--- DATASET ENTRIES ---

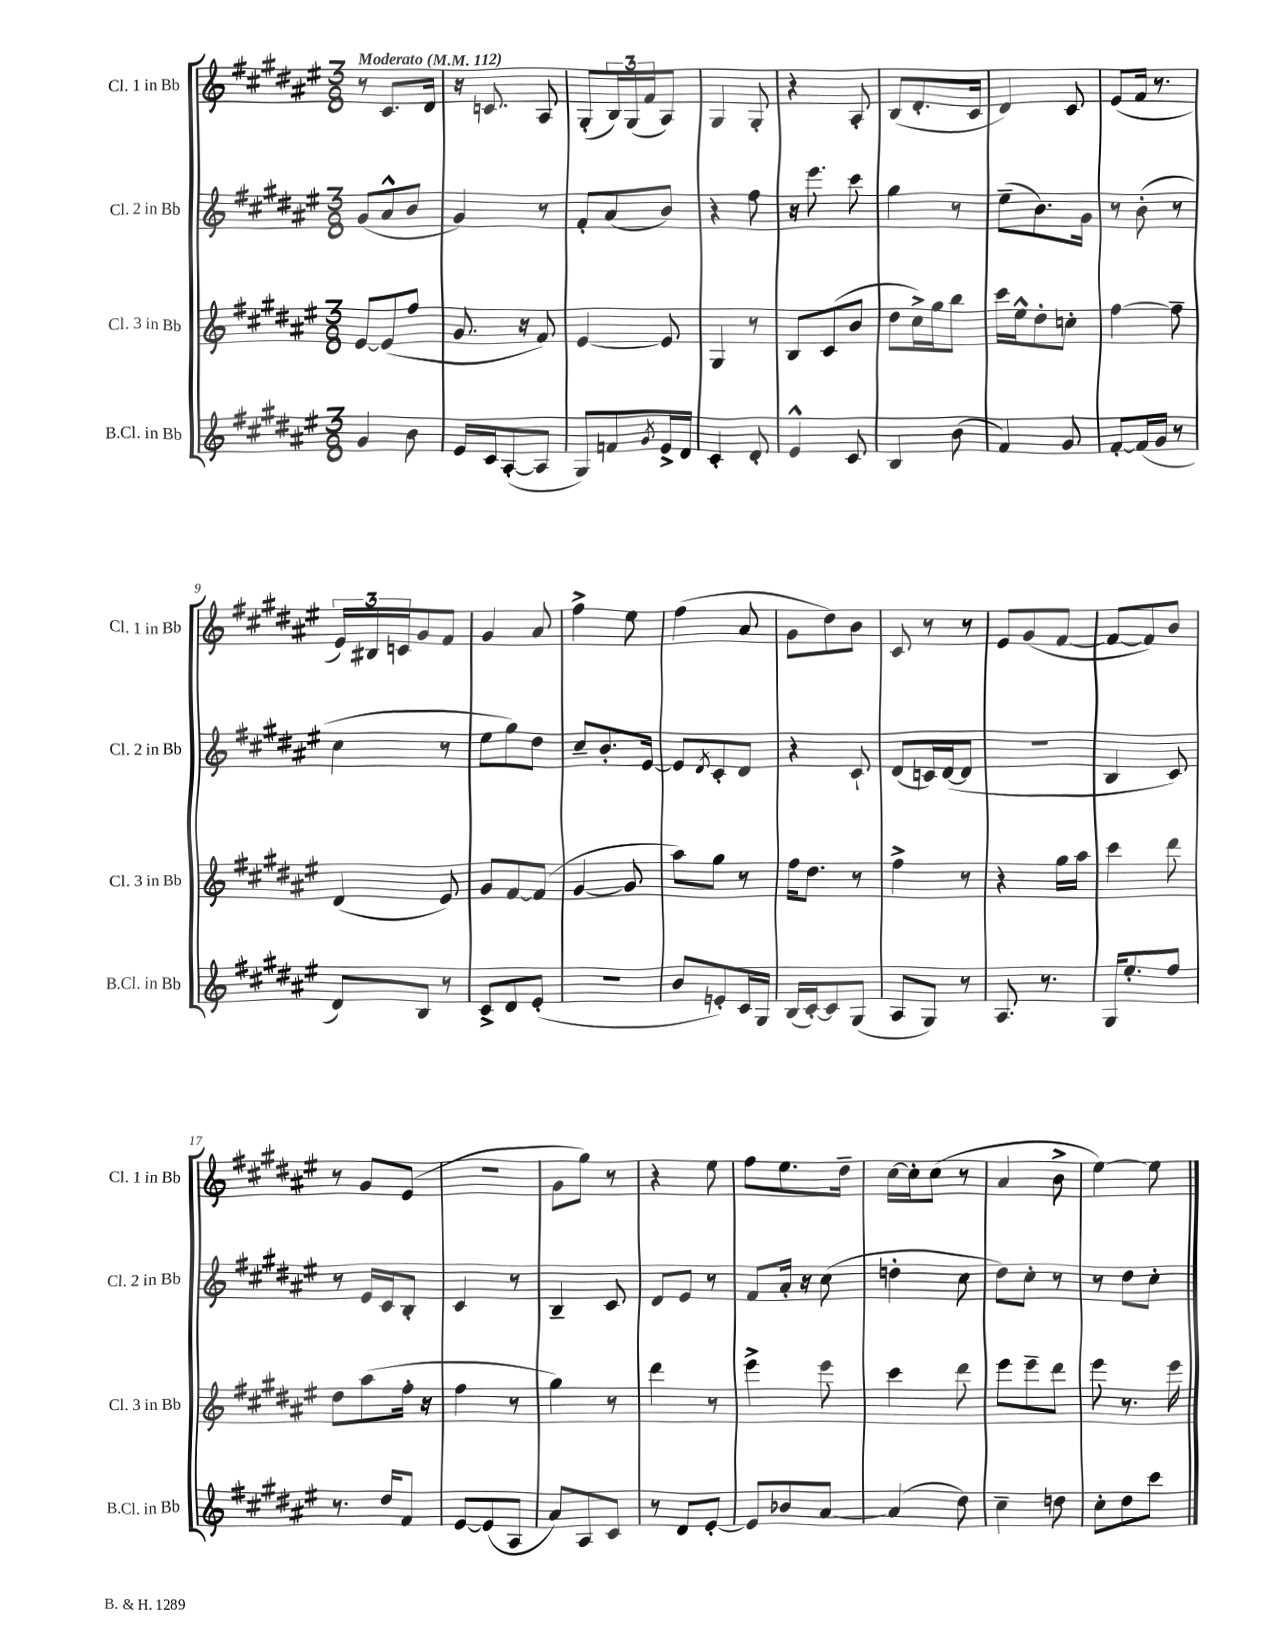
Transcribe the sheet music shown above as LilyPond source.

<<
\new StaffGroup <<
\new Staff = "s0" \with { instrumentName = "Cl. 1 in Bb" shortInstrumentName = "Cl. 1 in Bb" } {
    \clef treble \key fis \major \numericTimeSignature \time 3/8 \tempo "Moderato" 4 = 112
    r8 cis'8. dis'16 |
    r16 c'8. ais8 |
    gis8-.( \tuplet 3/2 { b16) gis16( fis'16 } ais8) |
    gis4 gis8-. |
    r4 ais8-. |
    b8( dis'8.-. cis'16 |
    dis'4) cis'8 |
    eis'8( fis'16 r8. |
    \tuplet 3/2 { eis'16) bis16 c'16 } gis'8 fis'8 |
    gis'4 ais'8 |
    fis''4-> eis''8 |
    fis''4( ais'8 |
    gis'8 dis''8) b'8 |
    cis'8 r8 r8 |
    eis'8 gis'8( fis'8~ |
    fis'8~ fis'8) b'8 |
    r8 gis'8 eis'8( |
    R4. |
    gis'8 gis''8) r8 |
    r4 eis''8 |
    fis''8 eis''8. dis''16-- |
    cis''16~ cis''16-. cis''8( r8 |
    ais'4 b'8-> |
    eis''4~) eis''8 \bar "|." |
}
\new Staff = "s1" \with { instrumentName = "Cl. 2 in Bb" shortInstrumentName = "Cl. 2 in Bb" } {
    \clef treble \key fis \major \numericTimeSignature \time 3/8
    gis'8( ais'8-^ b'8 |
    gis'4) r8 |
    fis'8-. ais'8( b'8) |
    r4 fis''8 |
    r16 eis'''8. cis'''8 |
    gis''4 r8 |
    eis''8--( b'8.) gis'16 |
    r8 b'8-.( r8 |
    cis''4 r8 |
    eis''8 gis''8) dis''8 |
    cis''8-- b'8.-. eis'16~ |
    eis'8 \acciaccatura { dis'8 } cis'8-. dis'8 |
    r4 cis'8-! |
    dis'8( c'16) dis'16~( dis'8 |
    R4. |
    b4 cis'8) |
    r8 eis'16 cis'16 b8-. |
    cis'4 r8 |
    b4-- cis'8 |
    dis'8 eis'8 r8 |
    fis'8 ais'16-. r16 cis''8( |
    d''4-. cis''8 |
    dis''8) cis''8-. r8 |
    r8 dis''8 cis''8-. \bar "|." |
}
\new Staff = "s2" \with { instrumentName = "Cl. 3 in Bb" shortInstrumentName = "Cl. 3 in Bb" } {
    \clef treble \key fis \major \numericTimeSignature \time 3/8
    eis'8~ eis'8( fis''8 |
    gis'8. r16 fis'8) |
    eis'4~ eis'8 |
    gis4 r8 |
    b8 cis'8( b'8 |
    dis''8 cis''16->) gis''16 b''8 |
    cis'''16 eis''16-^ dis''8-. c''8-. |
    fis''4~ fis''8-- |
    dis'4( eis'8) |
    gis'8 fis'8~ fis'8( |
    gis'4~ gis'8 |
    ais''8) gis''8 r8 |
    fis''16 dis''8. r8 |
    fis''4-> r8 |
    r4 gis''16 ais''16 |
    cis'''4 dis'''8 |
    dis''8 ais''8( fis''16-. r16 |
    fis''4 r8 |
    gis''4) r8 |
    dis'''4 r8 |
    eis'''4-> eis'''8 |
    cis'''4 dis'''8 |
    eis'''8 eis'''8-- dis'''8 |
    eis'''8 r8. eis'''16 \bar "|." |
}
\new Staff = "s3" \with { instrumentName = "B.Cl. in Bb" shortInstrumentName = "B.Cl. in Bb" } {
    \clef treble \key fis \major \numericTimeSignature \time 3/8
    gis'4 b'8 |
    eis'16 cis'16 ais8~-.( ais8 |
    gis8) f'8 \acciaccatura { gis'8 } eis'16-> dis'16 |
    cis'4-. dis'8-. |
    eis'4-^ cis'8 |
    b4 b'8( |
    fis'4) gis'8 |
    fis'8~-. fis'16( gis'16 r8 |
    dis'8) b8 r8 |
    cis'8-> dis'8 eis'8-.( |
    R4. |
    b'8 e'8-.) cis'16 gis16 |
    b16( cis'16~-.) cis'8 gis8( |
    ais8 gis8) r8 |
    ais8. r8. |
    gis16 eis''8.-. fis''8 |
    r8. dis''16 fis'8 |
    eis'8~ eis'8( ais8 |
    ais'8) ais8 cis'8 |
    r8 dis'8 eis'8~-. |
    eis'8 bes'8 ais'8~ |
    ais'4( dis''8) |
    cis''4-- d''8 |
    cis''8-. dis''8 cis'''8 \bar "|." |
}
>>
>>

---

WHAT THE TASK ASKS: State how many lines in the rows above contain the string "instrumentName". Give only the number.

CORRECT RESPONSE: 4